**PROBLEM**
Begin your copy at the line that holds "purple nut: [165,395,219,448]" and carry it through the final line of the data, writing out each line exactly and omitting pictures.

Object tally comparisons:
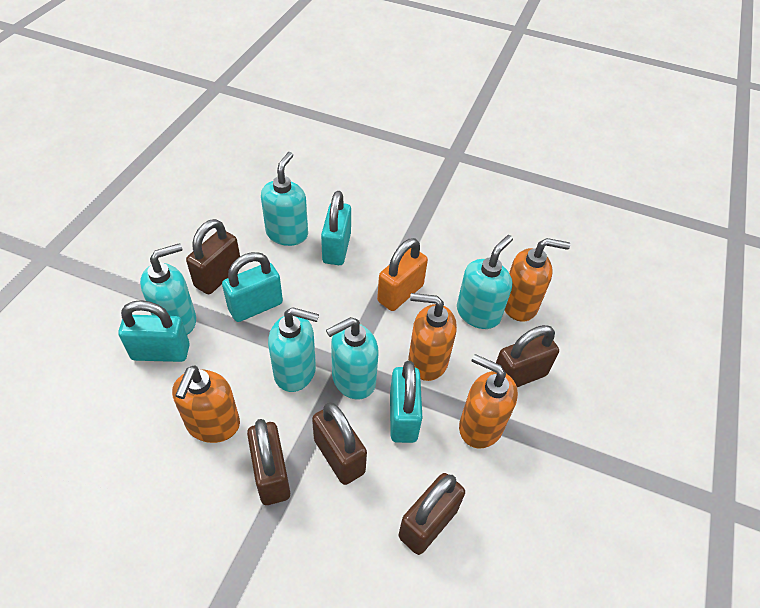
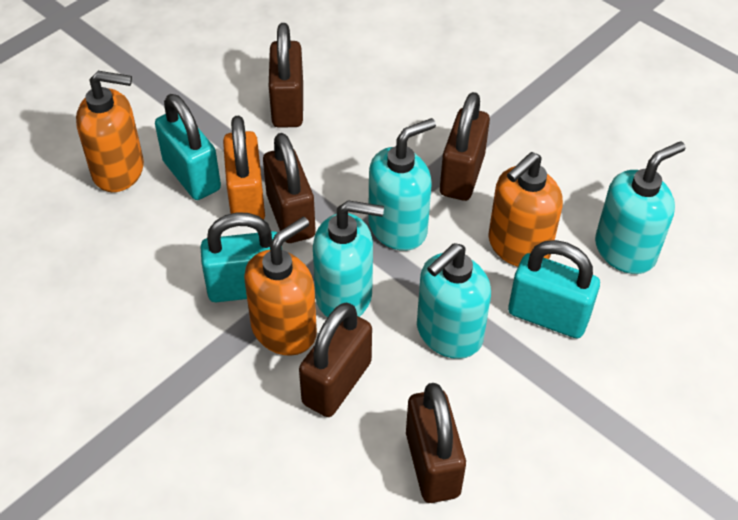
orange soap dispenser: [172,366,240,443] [408,293,457,381] [459,354,518,449] [505,238,570,322] = 4 -> [76,71,144,192] [244,217,317,356] [488,152,563,267] = 3
turquoise padlock: [118,300,190,362] [222,252,283,322] [321,191,351,265] [390,361,422,443] = 4 -> [155,94,221,200] [201,212,278,302] [508,240,600,338] = 3
turquoise soap dispenser: [140,243,196,335] [261,152,308,246] [268,307,319,392] [326,317,379,400] [457,235,513,329] = 5 -> [313,200,384,318] [368,118,436,251] [417,243,491,359] [595,141,686,274] = 4

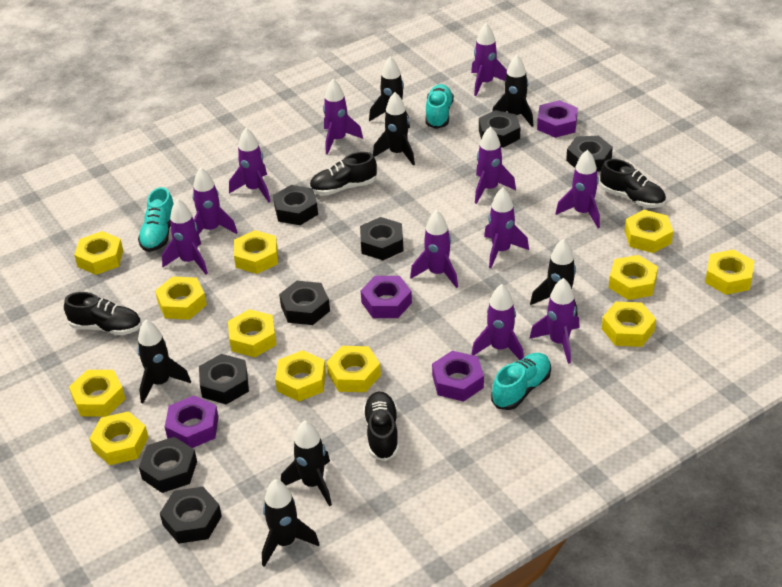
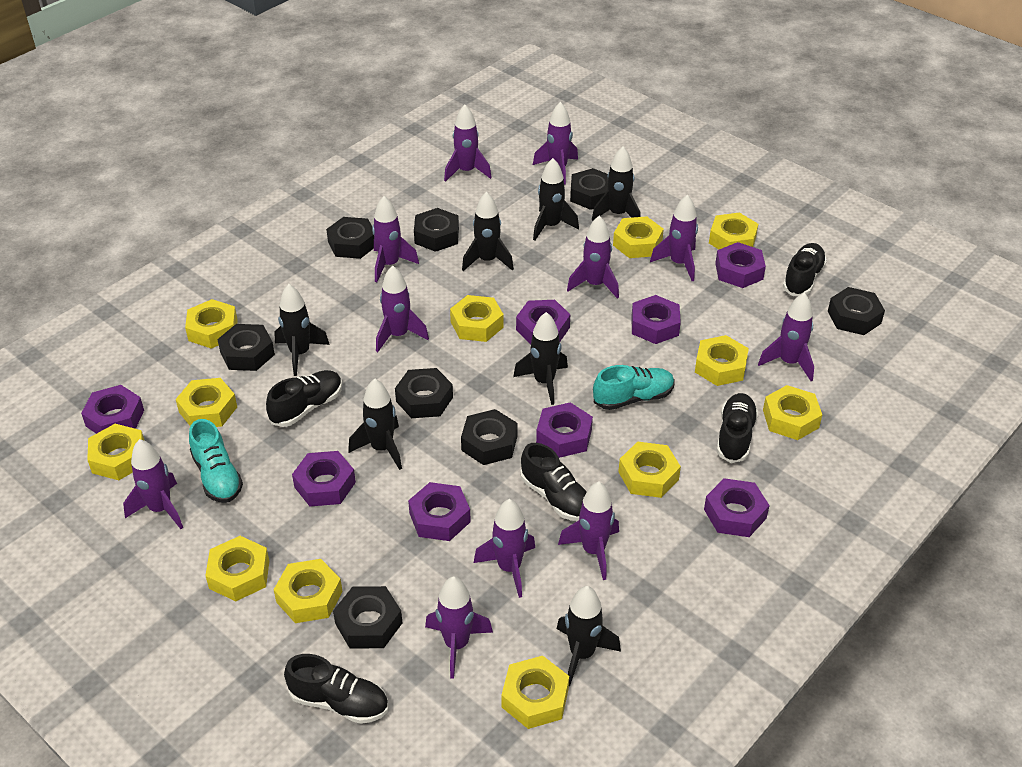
black shoe: [64,292,141,335] [309,152,377,195] [363,391,399,461] [600,159,666,208] = 4 -> [266,370,342,427] [284,654,389,724] [520,443,587,521] [717,393,758,463] [783,243,827,296] = 5
purple nut: [165,395,219,448] [361,276,412,318] [432,351,484,402] [537,100,578,138] = 4 -> [81,385,144,434] [292,451,356,507] [408,482,471,541] [516,300,570,345] [536,403,593,458] [631,295,681,344] [704,478,770,537] [715,242,766,288] = 8
turquoise shoe: [138,187,173,252] [425,84,454,129] [491,353,551,410] = 3 -> [189,419,243,503] [593,365,674,410] = 2

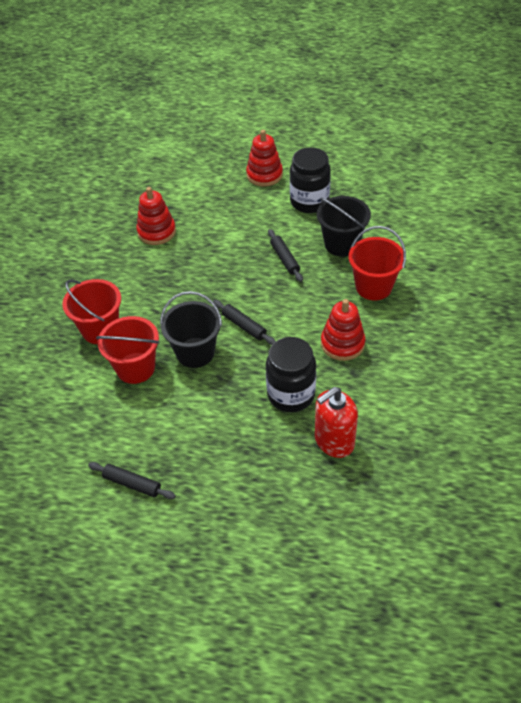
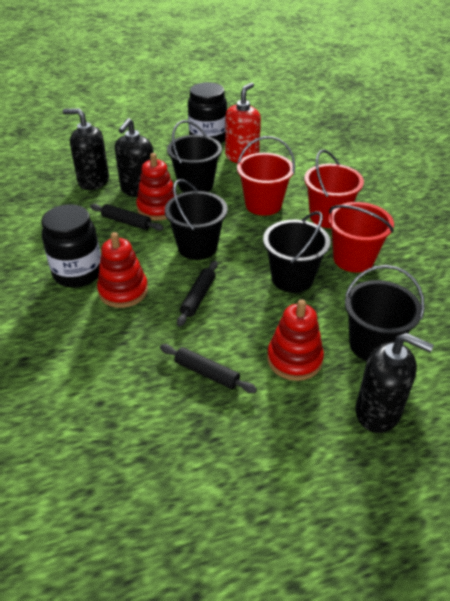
black bucket: [160,291,222,368] [317,196,371,257] = 2 -> [165,179,228,260] [167,120,222,193] [263,211,330,293] [345,265,425,361] = 4
black soap dispenser: none = 0 -> [63,108,109,190] [115,118,154,197] [355,333,434,433] = 3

**EXERCISE ANSWER**
purple nut: [165,395,219,448] [361,276,412,318] [432,351,484,402] [537,100,578,138] = 4 -> [81,385,144,434] [292,451,356,507] [408,482,471,541] [516,300,570,345] [536,403,593,458] [631,295,681,344] [704,478,770,537] [715,242,766,288] = 8
turquoise shoe: [138,187,173,252] [425,84,454,129] [491,353,551,410] = 3 -> [189,419,243,503] [593,365,674,410] = 2

black bucket: [160,291,222,368] [317,196,371,257] = 2 -> [165,179,228,260] [167,120,222,193] [263,211,330,293] [345,265,425,361] = 4
black soap dispenser: none = 0 -> [63,108,109,190] [115,118,154,197] [355,333,434,433] = 3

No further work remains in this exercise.